**Task directions:** Only the pictures should be left out; write out all other data exactly.

**Recorded information:**
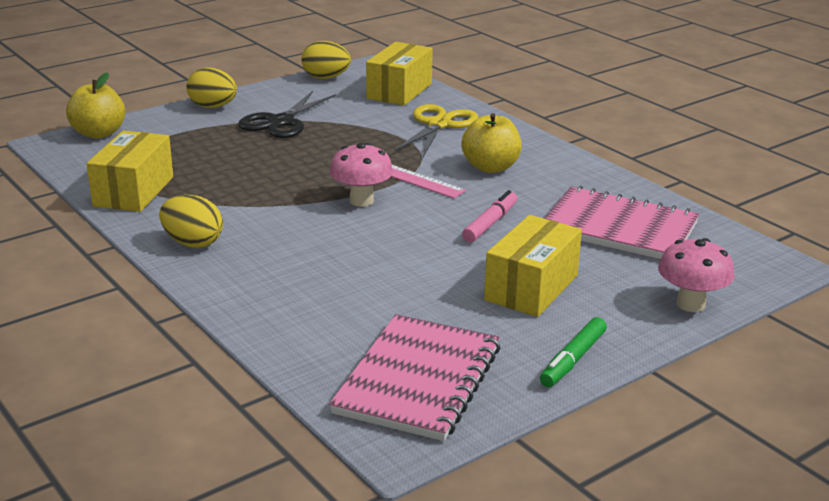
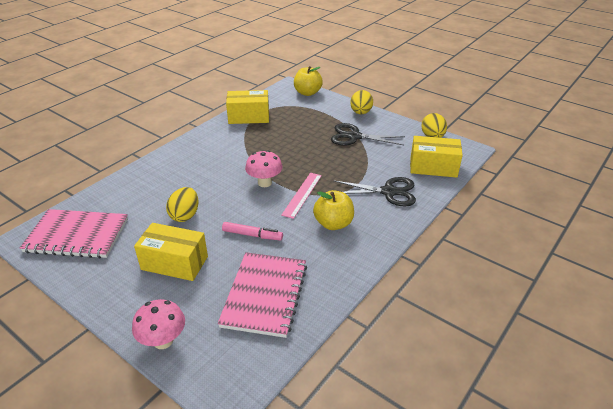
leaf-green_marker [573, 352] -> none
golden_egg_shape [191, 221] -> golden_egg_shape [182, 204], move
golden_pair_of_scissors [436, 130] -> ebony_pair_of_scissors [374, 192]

**Solution to this problem:**
leaf-green_marker [573, 352] -> none
golden_egg_shape [191, 221] -> golden_egg_shape [182, 204], move
golden_pair_of_scissors [436, 130] -> ebony_pair_of_scissors [374, 192]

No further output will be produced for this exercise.